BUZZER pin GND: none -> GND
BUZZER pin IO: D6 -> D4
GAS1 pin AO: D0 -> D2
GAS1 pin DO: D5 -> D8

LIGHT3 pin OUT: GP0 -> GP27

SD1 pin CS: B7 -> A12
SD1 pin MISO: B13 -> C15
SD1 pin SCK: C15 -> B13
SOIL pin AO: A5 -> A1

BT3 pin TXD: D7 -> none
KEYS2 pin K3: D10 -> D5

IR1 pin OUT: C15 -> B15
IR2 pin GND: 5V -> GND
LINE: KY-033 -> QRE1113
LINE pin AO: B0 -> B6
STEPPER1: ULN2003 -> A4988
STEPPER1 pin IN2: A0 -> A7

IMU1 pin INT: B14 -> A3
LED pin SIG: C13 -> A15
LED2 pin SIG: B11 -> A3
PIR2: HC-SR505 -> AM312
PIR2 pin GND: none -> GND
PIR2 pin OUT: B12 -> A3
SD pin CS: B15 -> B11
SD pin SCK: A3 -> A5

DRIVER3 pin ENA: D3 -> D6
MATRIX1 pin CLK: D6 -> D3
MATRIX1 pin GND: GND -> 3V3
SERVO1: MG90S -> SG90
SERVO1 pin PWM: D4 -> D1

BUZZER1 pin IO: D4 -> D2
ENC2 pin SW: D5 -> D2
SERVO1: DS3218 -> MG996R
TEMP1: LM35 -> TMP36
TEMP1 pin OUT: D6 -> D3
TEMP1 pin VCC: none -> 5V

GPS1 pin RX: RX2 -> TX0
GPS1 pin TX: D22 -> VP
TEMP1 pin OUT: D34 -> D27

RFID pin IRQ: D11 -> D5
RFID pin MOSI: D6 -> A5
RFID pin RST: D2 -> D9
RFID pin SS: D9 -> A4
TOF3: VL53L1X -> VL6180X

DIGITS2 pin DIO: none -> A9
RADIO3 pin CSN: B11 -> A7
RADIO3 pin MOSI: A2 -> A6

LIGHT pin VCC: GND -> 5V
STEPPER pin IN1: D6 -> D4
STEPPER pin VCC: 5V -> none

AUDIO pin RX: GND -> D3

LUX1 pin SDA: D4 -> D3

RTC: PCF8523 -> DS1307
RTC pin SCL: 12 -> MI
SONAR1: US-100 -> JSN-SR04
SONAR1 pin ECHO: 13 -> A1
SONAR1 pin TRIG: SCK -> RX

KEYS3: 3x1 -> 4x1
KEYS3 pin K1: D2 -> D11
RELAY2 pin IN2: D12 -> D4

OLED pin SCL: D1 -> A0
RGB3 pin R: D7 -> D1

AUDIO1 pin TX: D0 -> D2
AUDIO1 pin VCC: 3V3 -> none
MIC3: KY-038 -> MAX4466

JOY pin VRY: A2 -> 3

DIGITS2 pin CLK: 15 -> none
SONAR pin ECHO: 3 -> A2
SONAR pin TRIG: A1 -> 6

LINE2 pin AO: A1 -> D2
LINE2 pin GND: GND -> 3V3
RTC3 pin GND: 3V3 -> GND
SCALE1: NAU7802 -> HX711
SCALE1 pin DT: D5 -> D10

TASK INSTRUCTIONS. The answer must be a single number: the count of lines in the records above that contain the word "none".

EXERCISE RESULT. 8